*** Opening of Information provided ***

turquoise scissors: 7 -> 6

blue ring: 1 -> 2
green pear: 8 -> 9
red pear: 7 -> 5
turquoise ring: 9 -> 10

*** Close of Information provided ***

> What to produce
For this exercise, return the material above in full and exactly.

> Answer area
turquoise scissors: 7 -> 6

blue ring: 1 -> 2
green pear: 8 -> 9
red pear: 7 -> 5
turquoise ring: 9 -> 10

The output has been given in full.